## Exercise directions
This task calls for copying each line below that contains "orange".

******

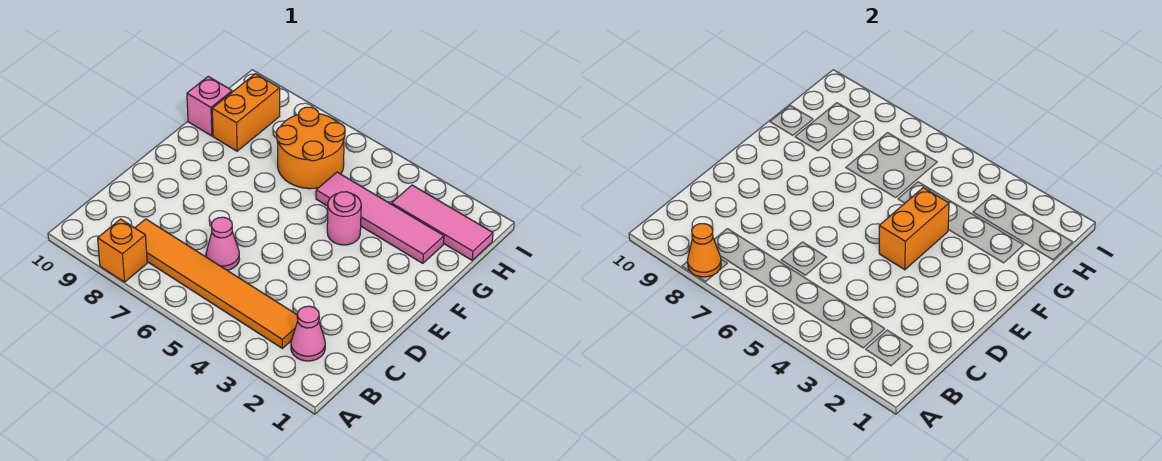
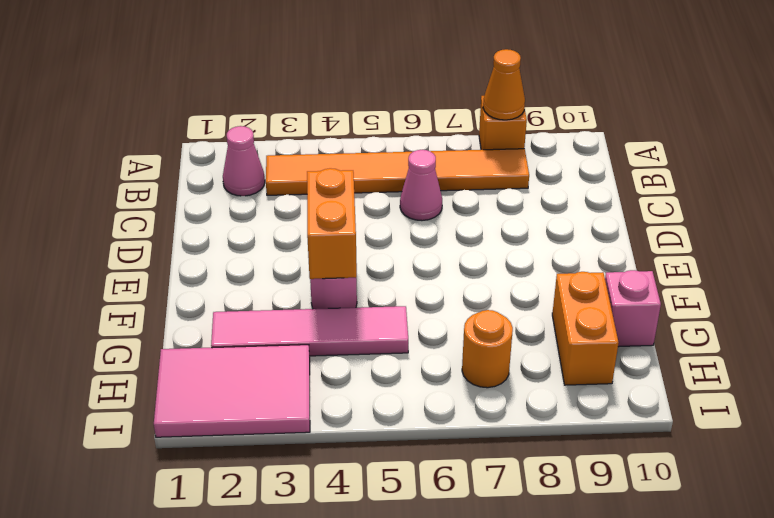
orange round brick G6:H7 level 1 -> orange round brick H7 level 1
pink tile H1:H3 level 1 -> pink tile H1:I3 level 1

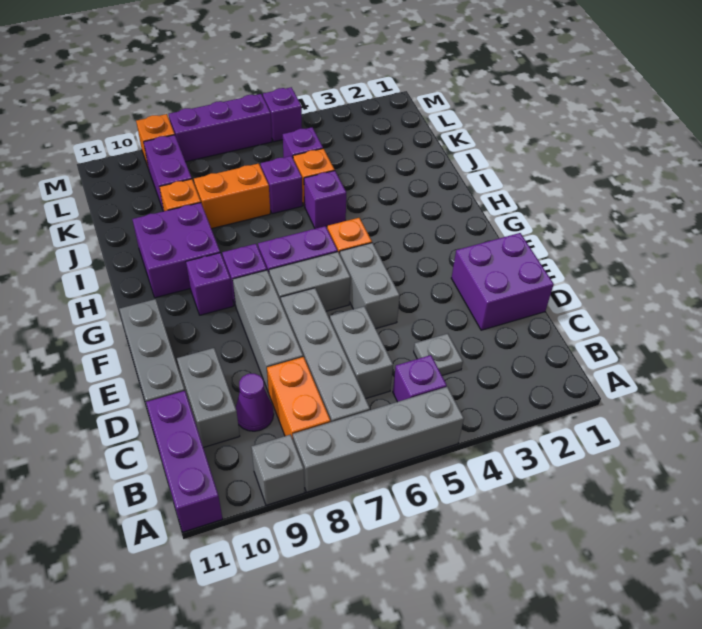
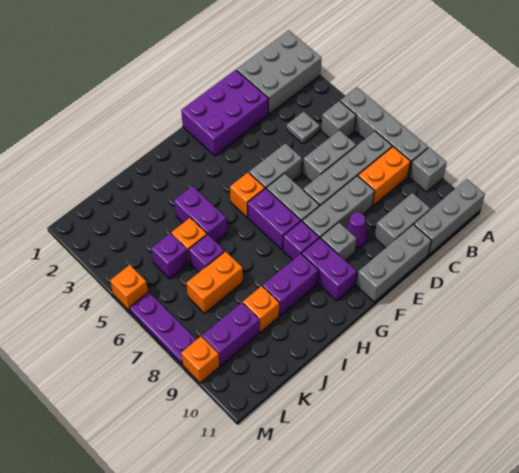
none -> grey brick A1:C2 level 1
purple brick A11:C11 level 1 -> grey brick A11:C11 level 1
purple brick B5 level 1 -> grey brick B5 level 1
purple cone C9 level 1 -> purple cone E9 level 1
purple brick D1:E2 level 1 -> purple brick D1:F2 level 1
none -> grey brick F9 level 1
purple brick G9 level 1 -> purple brick G9:G10 level 1
purple brick H9:I10 level 1 -> purple brick H9:I9 level 1
purple brick I5 level 1 -> purple brick I4:I5 level 1
orange brick J7:J8 level 1 -> orange brick J7:K7 level 1
purple brick M5 level 1 -> orange brick M5 level 1
purple brick M6:M8 level 1 -> purple plate M6:M8 level 1

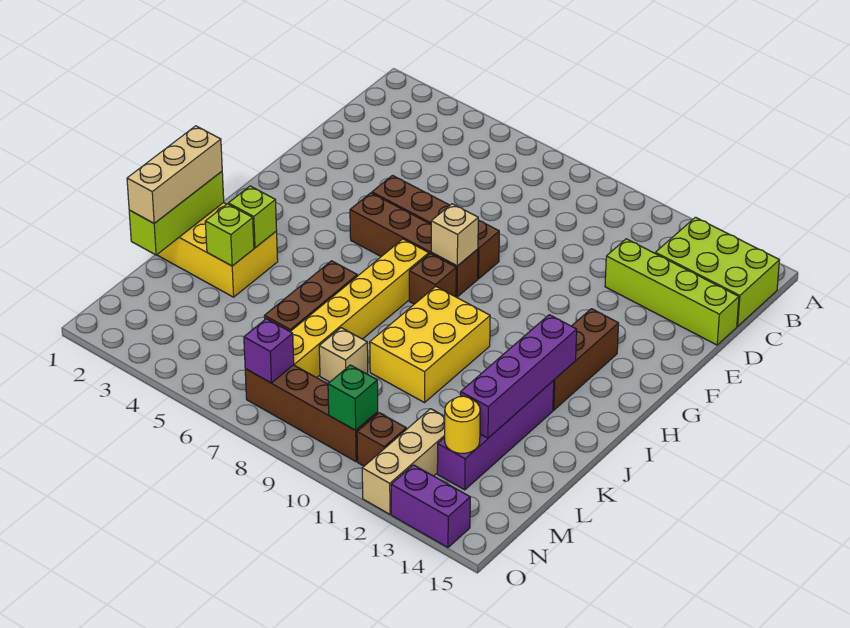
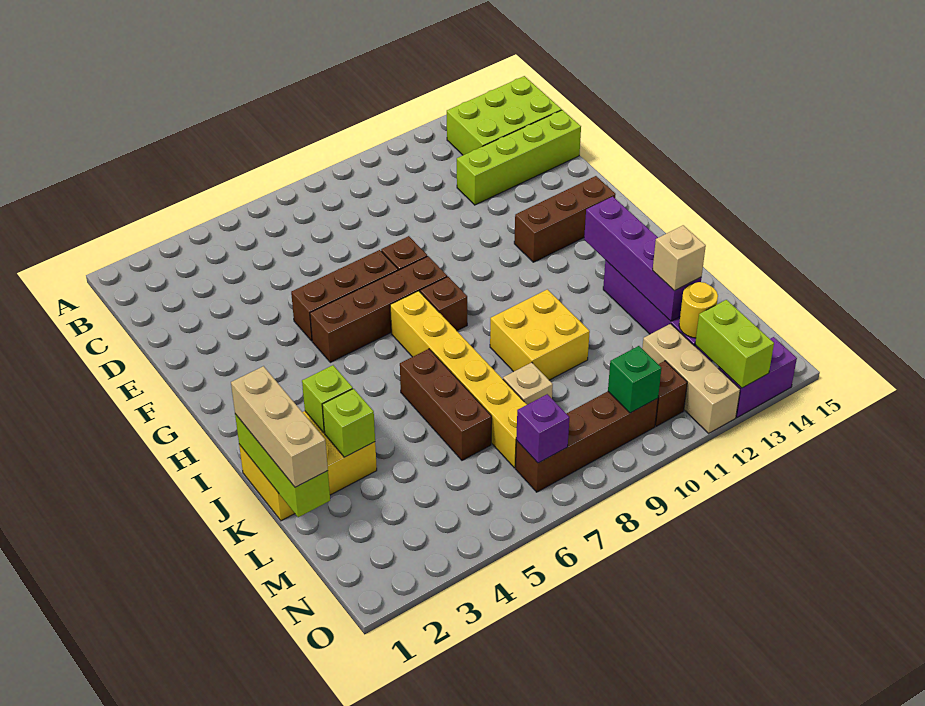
tan brick G8 level 2 -> tan brick L13 level 3
brown brick G13:I13 level 1 -> brown brick G12:G14 level 1
yellow brick I9:K10 level 1 -> yellow brick J9:K10 level 1
none -> lime brick N13:O13 level 2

******

## Answer to the exercise
orange round brick G6:H7 level 1 -> orange round brick H7 level 1
orange brick J7:J8 level 1 -> orange brick J7:K7 level 1
purple brick M5 level 1 -> orange brick M5 level 1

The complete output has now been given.